Somewhere below is a line with "camera: 140 degrees right, 15 degrees up" and, later, a line with "repainted: marmite [gris]"; repeat those two lines and all the lines between them, exactly as they are.

■ Exercise input:

▬▬▬

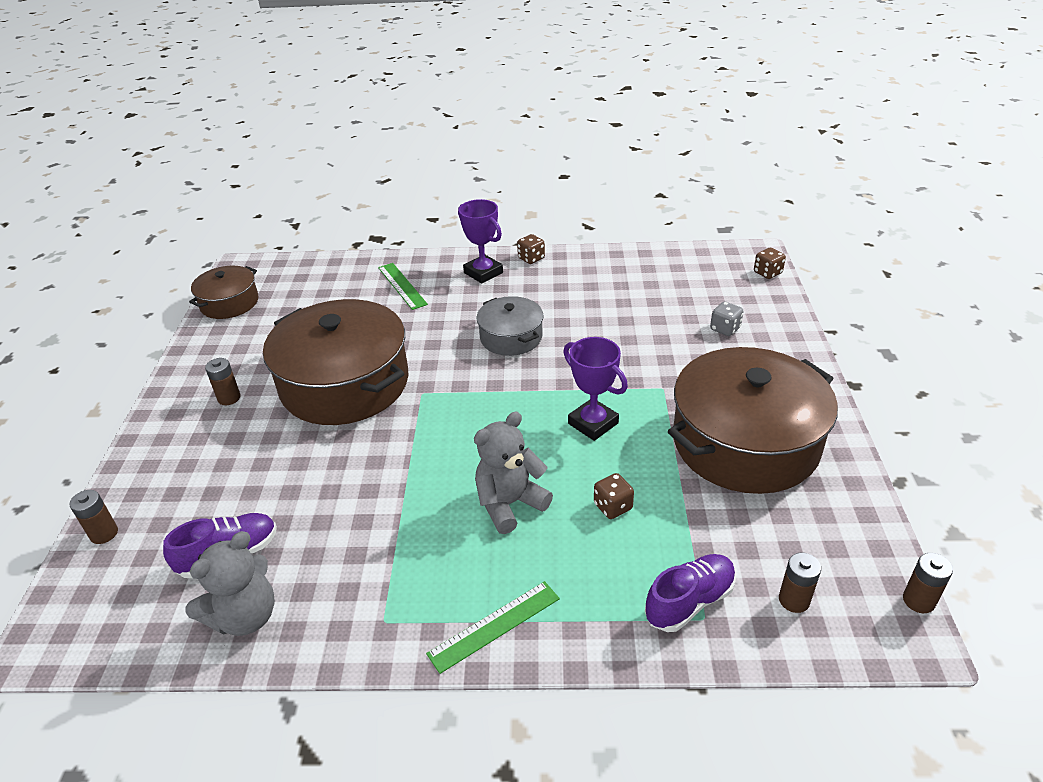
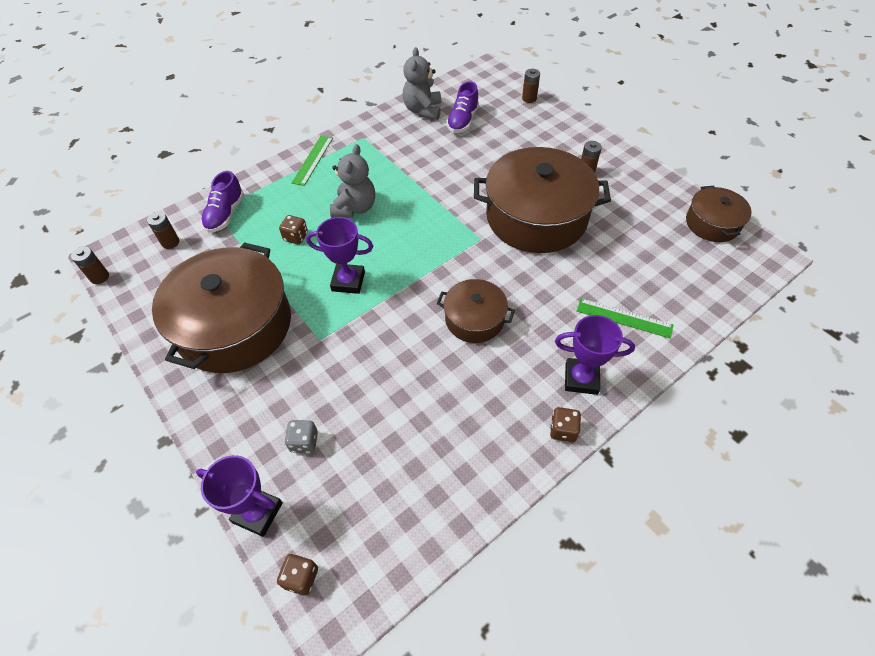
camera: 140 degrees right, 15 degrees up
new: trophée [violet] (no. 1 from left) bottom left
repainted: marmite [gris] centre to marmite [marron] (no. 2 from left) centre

▬▬▬

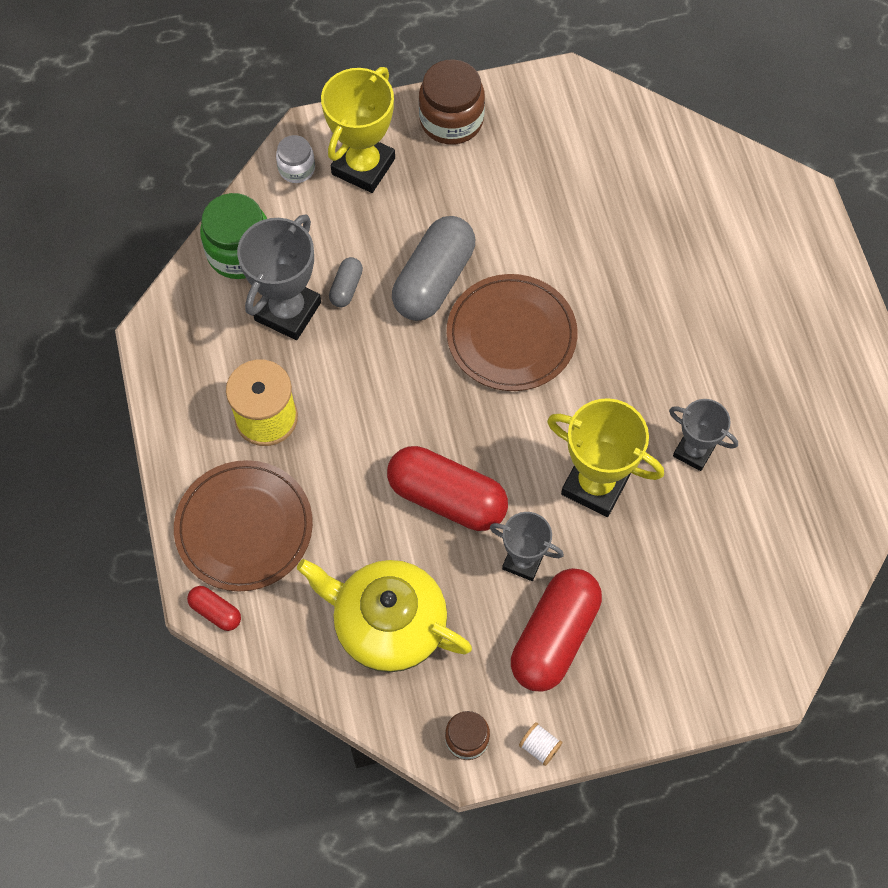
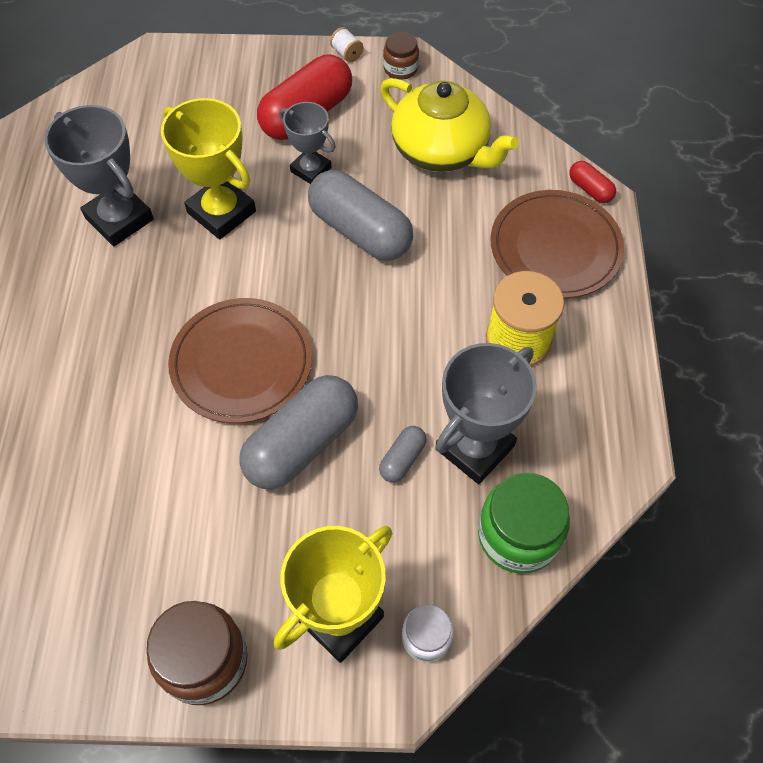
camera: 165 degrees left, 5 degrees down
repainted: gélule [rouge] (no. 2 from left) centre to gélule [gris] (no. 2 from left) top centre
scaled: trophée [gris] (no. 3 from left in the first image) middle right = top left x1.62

▬▬▬

■ Answer to this task:
camera: 140 degrees right, 15 degrees up
new: trophée [violet] (no. 1 from left) bottom left
repainted: marmite [gris] centre to marmite [marron] (no. 2 from left) centre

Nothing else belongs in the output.